» **What you have to do**:
Take every line containing "grey" out of the records.

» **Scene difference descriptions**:
======

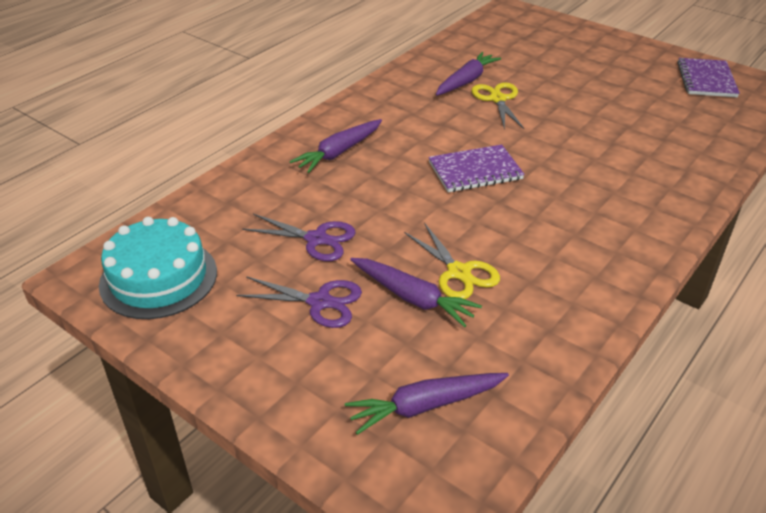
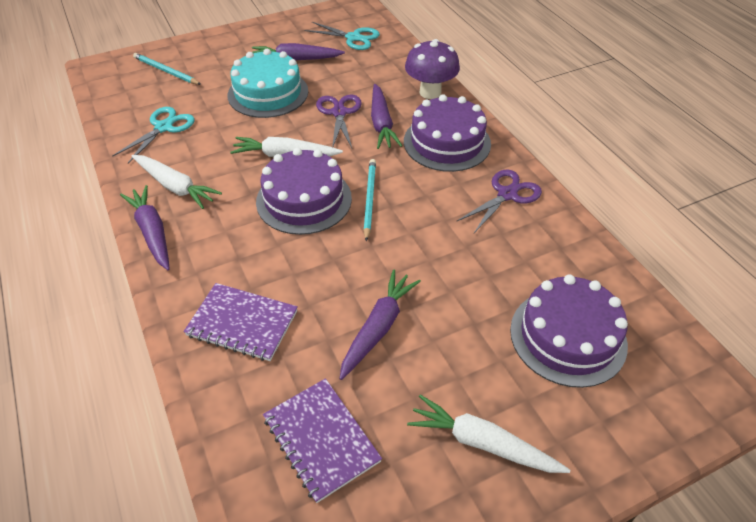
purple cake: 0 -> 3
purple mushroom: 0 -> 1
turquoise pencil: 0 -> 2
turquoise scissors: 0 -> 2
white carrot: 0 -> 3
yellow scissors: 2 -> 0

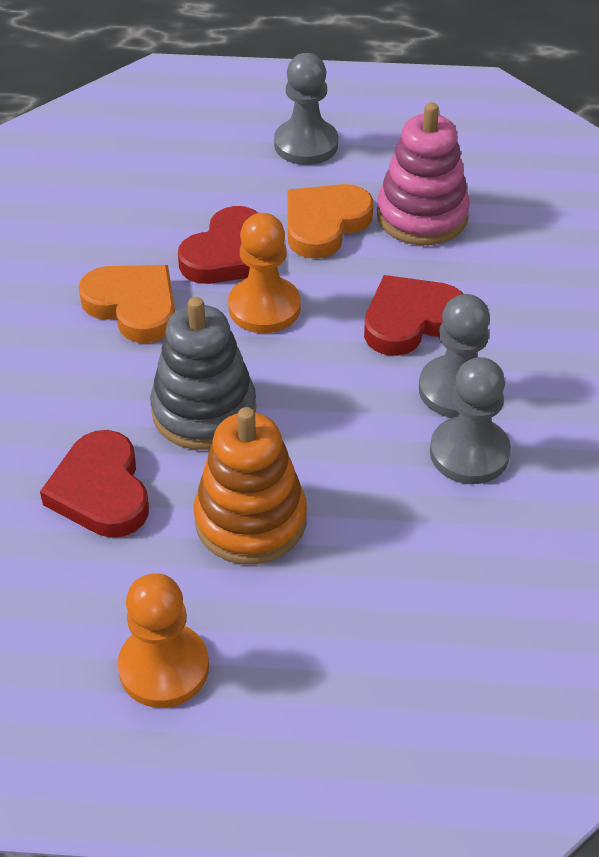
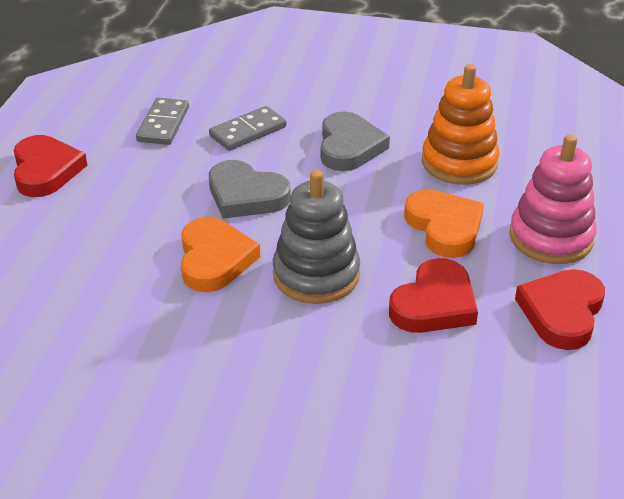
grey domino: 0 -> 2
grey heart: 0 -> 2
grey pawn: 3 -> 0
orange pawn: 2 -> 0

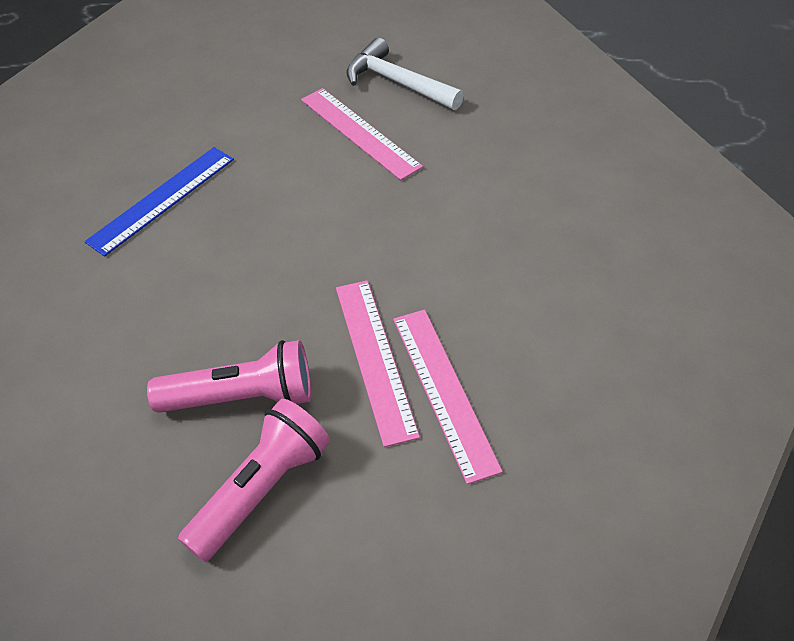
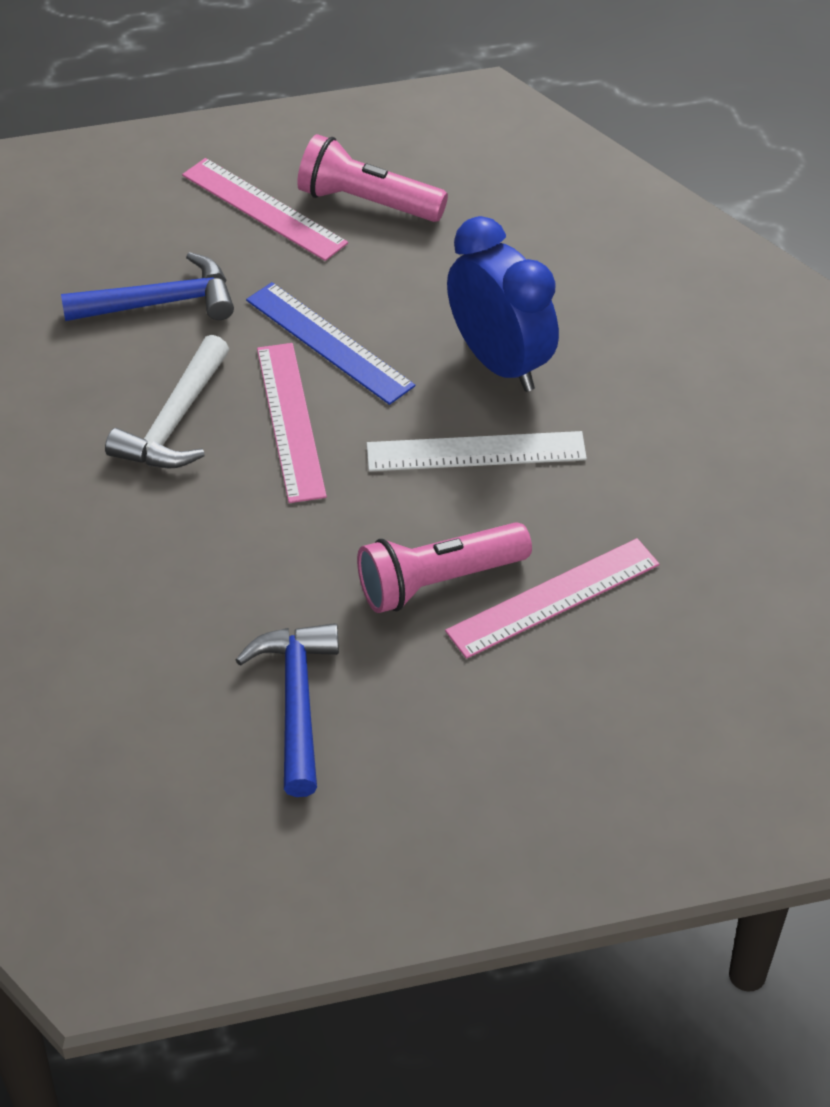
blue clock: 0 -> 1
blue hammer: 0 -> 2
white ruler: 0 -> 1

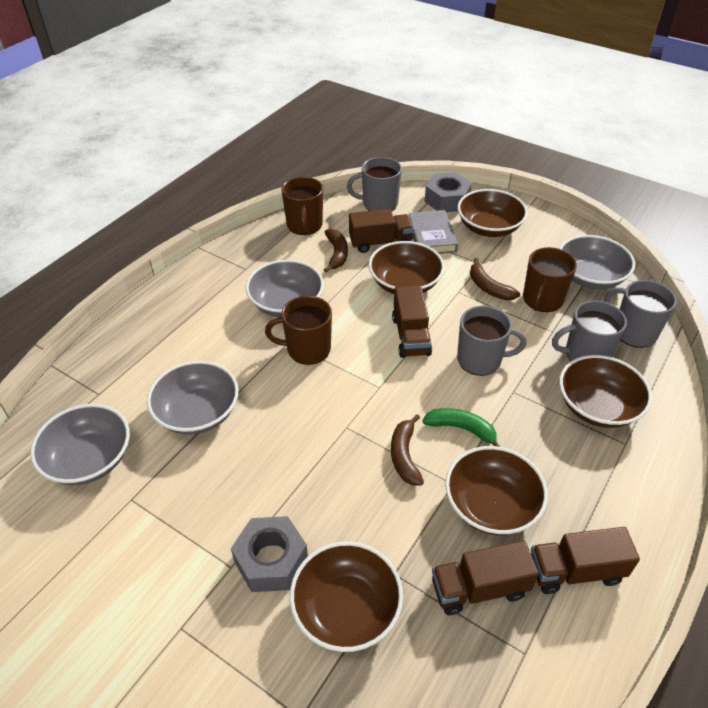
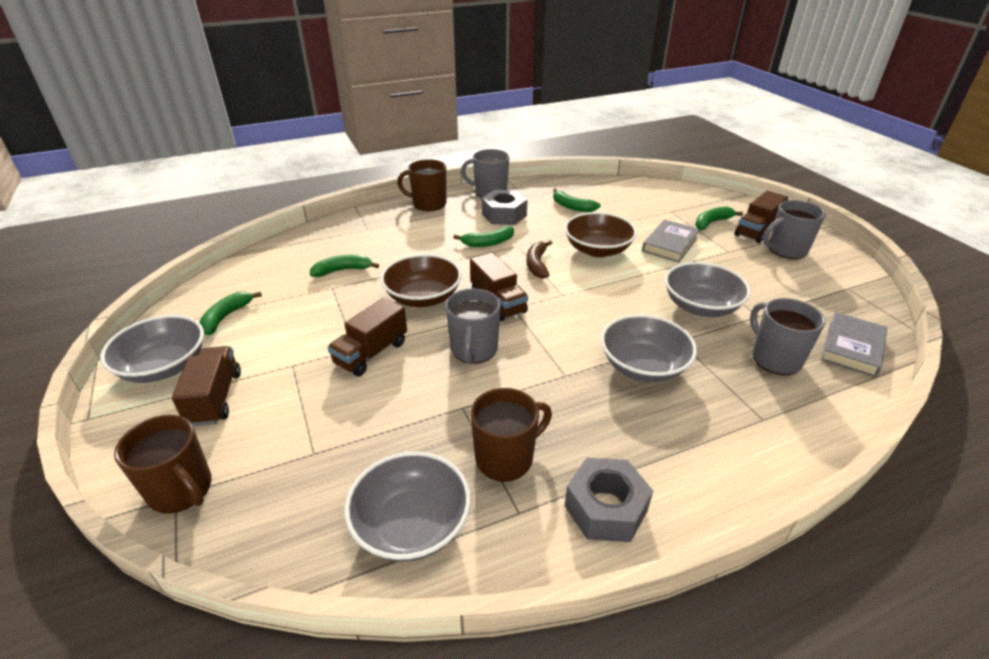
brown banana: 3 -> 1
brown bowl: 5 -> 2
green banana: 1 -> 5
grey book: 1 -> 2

======

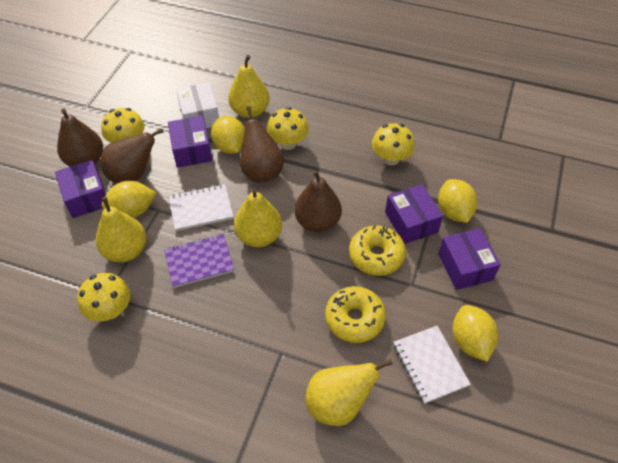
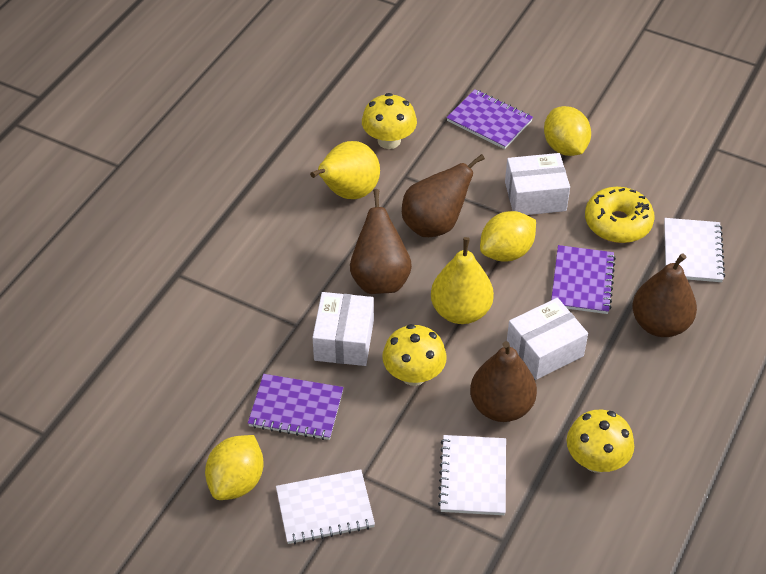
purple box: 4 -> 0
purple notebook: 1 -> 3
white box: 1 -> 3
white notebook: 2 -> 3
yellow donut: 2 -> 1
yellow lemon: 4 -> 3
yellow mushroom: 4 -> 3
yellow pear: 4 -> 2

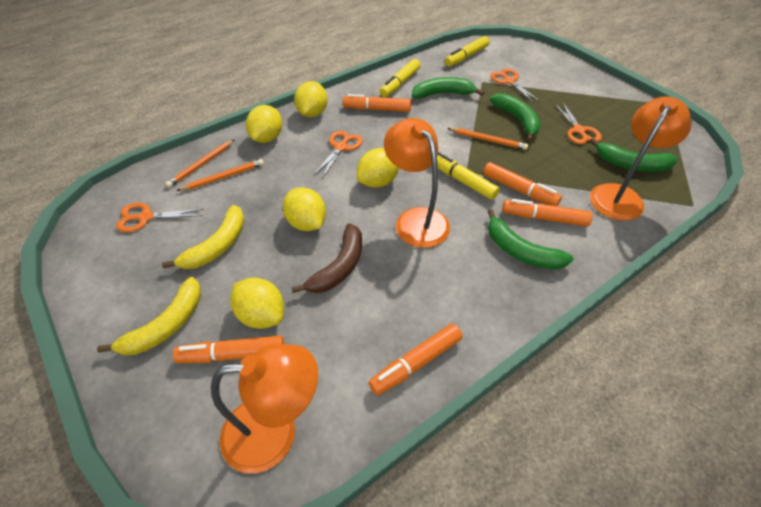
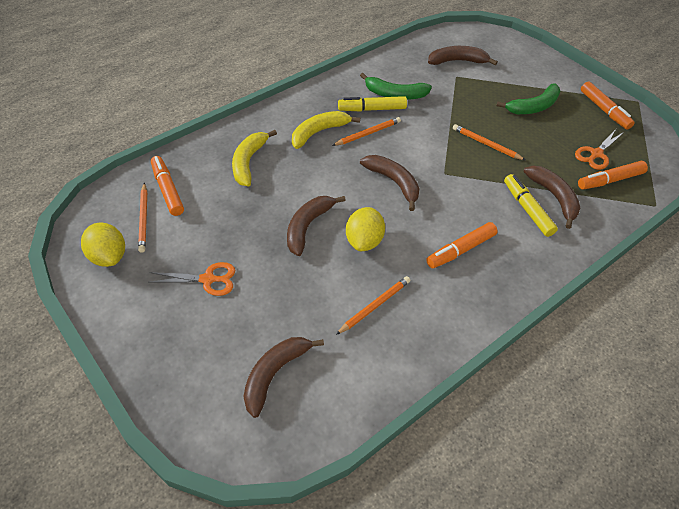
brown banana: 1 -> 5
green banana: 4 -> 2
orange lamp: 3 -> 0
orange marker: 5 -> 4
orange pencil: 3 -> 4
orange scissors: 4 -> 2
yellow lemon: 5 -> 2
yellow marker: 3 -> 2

======

» **Reply**:
grey domino: 0 -> 2
grey heart: 0 -> 2
grey pawn: 3 -> 0
grey book: 1 -> 2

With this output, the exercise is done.